Assigned task
Of all the lines below, return only those starting with the line holding "D104: diode 1N4004 (A N16, K N1) -> none" and going on through the line holding "C5: 330nF (GND, KEY) -> 470nF (GND, KEY)", exactly as written.

Supplied records
Start of Block
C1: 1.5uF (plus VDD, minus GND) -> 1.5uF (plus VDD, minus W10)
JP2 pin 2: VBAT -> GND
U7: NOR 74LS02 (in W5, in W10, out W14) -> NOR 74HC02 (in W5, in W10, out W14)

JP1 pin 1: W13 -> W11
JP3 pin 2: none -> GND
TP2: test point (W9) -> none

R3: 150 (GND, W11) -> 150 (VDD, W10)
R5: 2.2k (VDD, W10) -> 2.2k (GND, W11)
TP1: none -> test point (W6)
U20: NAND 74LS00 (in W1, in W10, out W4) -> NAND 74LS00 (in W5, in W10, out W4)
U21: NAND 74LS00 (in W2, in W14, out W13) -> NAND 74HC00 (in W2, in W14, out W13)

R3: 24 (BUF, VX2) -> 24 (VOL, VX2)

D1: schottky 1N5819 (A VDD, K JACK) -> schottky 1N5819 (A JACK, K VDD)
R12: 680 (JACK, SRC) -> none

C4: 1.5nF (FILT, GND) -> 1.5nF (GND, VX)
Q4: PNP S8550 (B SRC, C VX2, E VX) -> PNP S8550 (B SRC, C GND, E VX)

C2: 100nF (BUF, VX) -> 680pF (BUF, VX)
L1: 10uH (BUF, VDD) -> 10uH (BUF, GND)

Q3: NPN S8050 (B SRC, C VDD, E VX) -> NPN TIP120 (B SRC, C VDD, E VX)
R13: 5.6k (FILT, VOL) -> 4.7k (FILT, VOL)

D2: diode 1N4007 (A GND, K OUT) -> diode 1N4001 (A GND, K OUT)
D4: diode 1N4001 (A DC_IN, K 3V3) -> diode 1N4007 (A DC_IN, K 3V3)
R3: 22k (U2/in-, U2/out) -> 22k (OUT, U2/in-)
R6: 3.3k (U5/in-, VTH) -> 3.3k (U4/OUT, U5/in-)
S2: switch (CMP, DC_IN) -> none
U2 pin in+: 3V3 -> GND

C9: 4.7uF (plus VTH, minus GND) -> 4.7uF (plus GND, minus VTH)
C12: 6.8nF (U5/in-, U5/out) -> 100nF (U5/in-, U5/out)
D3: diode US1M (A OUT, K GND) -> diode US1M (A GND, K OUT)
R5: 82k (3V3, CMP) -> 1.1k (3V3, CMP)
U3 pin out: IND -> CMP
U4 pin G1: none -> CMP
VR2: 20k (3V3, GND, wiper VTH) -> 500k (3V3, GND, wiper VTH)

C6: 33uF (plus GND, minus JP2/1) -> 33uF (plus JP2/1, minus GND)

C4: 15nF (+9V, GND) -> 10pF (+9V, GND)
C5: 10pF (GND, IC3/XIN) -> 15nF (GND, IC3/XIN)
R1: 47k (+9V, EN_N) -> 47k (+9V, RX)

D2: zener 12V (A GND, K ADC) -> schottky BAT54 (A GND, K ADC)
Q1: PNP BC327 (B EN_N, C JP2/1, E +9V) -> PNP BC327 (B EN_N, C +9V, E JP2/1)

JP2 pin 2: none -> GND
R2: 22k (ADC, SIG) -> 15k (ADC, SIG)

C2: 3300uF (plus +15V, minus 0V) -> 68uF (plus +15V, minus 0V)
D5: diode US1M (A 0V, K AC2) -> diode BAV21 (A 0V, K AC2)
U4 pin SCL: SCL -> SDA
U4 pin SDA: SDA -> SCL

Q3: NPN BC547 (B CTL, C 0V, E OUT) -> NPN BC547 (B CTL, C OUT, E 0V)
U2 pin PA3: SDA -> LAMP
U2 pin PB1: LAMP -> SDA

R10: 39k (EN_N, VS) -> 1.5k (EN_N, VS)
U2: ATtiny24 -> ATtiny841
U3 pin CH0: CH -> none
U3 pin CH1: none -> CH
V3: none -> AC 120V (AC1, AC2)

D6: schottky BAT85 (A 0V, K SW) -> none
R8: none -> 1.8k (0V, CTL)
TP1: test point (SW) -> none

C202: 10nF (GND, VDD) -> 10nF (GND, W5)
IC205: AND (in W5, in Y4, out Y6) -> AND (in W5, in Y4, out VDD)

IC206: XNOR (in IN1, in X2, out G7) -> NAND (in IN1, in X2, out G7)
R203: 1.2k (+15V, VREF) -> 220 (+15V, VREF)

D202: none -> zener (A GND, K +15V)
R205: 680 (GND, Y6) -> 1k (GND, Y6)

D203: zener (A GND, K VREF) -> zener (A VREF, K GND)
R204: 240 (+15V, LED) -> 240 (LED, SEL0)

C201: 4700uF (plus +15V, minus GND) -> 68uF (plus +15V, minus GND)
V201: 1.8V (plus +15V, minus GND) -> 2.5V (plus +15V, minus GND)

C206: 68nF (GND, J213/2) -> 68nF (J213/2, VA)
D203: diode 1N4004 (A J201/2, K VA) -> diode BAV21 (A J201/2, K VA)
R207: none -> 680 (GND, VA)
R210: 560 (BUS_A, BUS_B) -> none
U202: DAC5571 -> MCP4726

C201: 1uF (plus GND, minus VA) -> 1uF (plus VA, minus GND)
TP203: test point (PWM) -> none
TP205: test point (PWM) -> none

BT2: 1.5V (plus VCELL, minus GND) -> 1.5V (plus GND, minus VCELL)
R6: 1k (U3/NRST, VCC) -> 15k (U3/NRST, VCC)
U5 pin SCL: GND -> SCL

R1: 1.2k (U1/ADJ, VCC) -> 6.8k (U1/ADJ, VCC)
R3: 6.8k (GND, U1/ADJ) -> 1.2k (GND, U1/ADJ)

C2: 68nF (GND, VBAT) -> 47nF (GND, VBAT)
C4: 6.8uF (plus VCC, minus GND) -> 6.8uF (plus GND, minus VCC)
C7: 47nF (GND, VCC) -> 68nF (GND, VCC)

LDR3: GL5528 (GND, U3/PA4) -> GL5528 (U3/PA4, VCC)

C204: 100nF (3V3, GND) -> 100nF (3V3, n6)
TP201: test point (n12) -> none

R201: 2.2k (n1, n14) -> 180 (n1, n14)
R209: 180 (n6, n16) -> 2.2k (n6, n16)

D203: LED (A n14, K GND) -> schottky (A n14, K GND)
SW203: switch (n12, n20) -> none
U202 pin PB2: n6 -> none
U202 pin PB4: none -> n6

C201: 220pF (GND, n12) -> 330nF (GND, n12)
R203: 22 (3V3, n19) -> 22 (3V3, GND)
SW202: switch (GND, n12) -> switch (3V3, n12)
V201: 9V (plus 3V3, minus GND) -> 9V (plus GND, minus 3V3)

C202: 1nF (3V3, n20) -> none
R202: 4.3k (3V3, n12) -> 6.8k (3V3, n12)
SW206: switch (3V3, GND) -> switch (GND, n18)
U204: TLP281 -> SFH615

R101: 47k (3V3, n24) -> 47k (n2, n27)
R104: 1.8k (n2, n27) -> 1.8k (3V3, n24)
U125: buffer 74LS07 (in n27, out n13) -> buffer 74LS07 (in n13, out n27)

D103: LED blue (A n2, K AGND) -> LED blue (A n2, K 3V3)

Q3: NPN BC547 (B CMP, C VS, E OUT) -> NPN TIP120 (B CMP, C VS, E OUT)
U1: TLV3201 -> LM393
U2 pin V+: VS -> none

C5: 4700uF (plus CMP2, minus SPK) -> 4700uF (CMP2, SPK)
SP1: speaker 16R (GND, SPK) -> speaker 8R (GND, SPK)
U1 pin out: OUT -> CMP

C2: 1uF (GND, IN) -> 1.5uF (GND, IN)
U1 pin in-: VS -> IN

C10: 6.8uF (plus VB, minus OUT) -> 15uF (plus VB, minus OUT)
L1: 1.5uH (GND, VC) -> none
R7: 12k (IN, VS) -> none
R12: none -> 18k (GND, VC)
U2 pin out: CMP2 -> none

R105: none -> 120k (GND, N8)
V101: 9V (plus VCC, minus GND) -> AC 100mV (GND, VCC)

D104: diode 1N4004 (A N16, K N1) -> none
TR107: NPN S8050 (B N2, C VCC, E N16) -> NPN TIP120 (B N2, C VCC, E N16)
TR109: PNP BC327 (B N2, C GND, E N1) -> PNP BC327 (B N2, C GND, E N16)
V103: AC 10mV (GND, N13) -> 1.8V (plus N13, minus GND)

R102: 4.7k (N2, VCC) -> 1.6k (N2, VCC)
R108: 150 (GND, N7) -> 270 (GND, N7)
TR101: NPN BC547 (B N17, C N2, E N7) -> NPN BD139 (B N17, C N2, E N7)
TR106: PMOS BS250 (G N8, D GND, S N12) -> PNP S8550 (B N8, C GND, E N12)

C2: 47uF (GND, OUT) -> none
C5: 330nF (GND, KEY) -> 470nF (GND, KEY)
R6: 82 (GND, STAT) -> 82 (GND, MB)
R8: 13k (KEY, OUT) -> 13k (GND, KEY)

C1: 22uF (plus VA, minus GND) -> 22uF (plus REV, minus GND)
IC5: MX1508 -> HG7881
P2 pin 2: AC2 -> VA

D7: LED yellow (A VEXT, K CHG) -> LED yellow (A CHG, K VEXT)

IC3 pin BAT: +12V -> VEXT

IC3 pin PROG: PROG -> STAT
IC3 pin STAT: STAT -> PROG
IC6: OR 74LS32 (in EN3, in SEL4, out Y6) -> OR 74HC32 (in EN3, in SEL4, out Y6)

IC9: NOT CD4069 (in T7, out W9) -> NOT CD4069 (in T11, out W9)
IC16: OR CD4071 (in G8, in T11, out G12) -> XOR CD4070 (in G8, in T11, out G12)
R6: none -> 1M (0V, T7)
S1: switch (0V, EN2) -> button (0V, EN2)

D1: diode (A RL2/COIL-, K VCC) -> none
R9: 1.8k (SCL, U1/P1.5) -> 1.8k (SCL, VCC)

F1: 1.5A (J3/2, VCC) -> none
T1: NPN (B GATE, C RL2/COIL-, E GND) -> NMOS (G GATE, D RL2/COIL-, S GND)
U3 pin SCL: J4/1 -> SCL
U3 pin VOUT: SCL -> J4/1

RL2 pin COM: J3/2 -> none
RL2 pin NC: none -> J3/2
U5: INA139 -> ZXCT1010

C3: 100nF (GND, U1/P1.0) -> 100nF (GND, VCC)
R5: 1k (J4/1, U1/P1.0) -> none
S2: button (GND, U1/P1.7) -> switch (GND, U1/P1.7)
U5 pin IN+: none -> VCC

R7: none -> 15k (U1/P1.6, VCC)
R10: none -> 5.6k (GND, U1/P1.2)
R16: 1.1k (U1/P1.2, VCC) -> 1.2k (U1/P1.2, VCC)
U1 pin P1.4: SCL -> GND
End of Block
Answer to the exercise
D104: diode 1N4004 (A N16, K N1) -> none
TR107: NPN S8050 (B N2, C VCC, E N16) -> NPN TIP120 (B N2, C VCC, E N16)
TR109: PNP BC327 (B N2, C GND, E N1) -> PNP BC327 (B N2, C GND, E N16)
V103: AC 10mV (GND, N13) -> 1.8V (plus N13, minus GND)

R102: 4.7k (N2, VCC) -> 1.6k (N2, VCC)
R108: 150 (GND, N7) -> 270 (GND, N7)
TR101: NPN BC547 (B N17, C N2, E N7) -> NPN BD139 (B N17, C N2, E N7)
TR106: PMOS BS250 (G N8, D GND, S N12) -> PNP S8550 (B N8, C GND, E N12)

C2: 47uF (GND, OUT) -> none
C5: 330nF (GND, KEY) -> 470nF (GND, KEY)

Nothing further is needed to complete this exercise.